**EXERCISE DATA:**

——————————

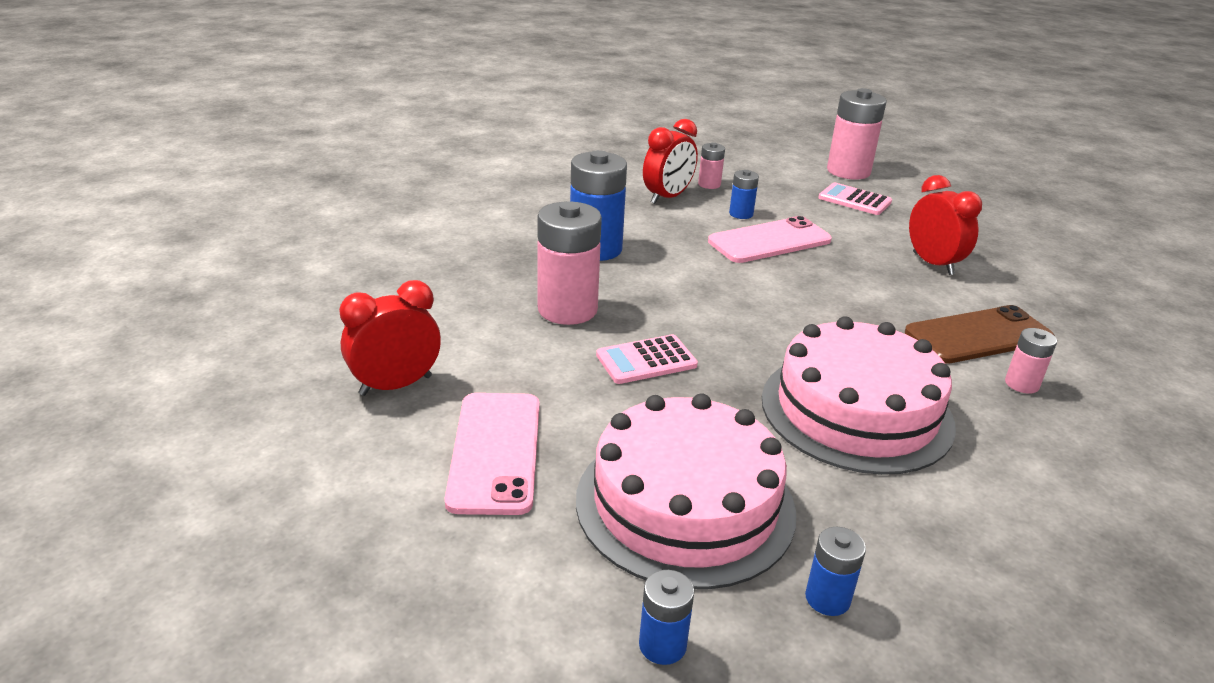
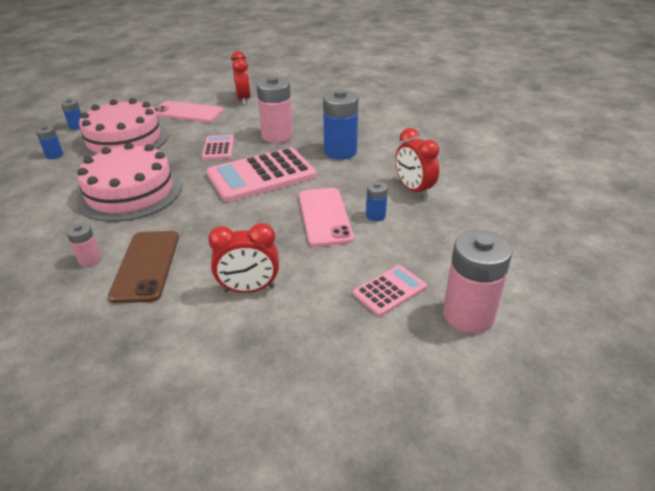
camera: 110 degrees right, 5 degrees up
pink battery [698,142,725,189] -> none
none -> pink calculator [207,147,316,202]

——————————

In copying the material, drop all pictures and keep everything else identical.

camera: 110 degrees right, 5 degrees up
pink battery [698,142,725,189] -> none
none -> pink calculator [207,147,316,202]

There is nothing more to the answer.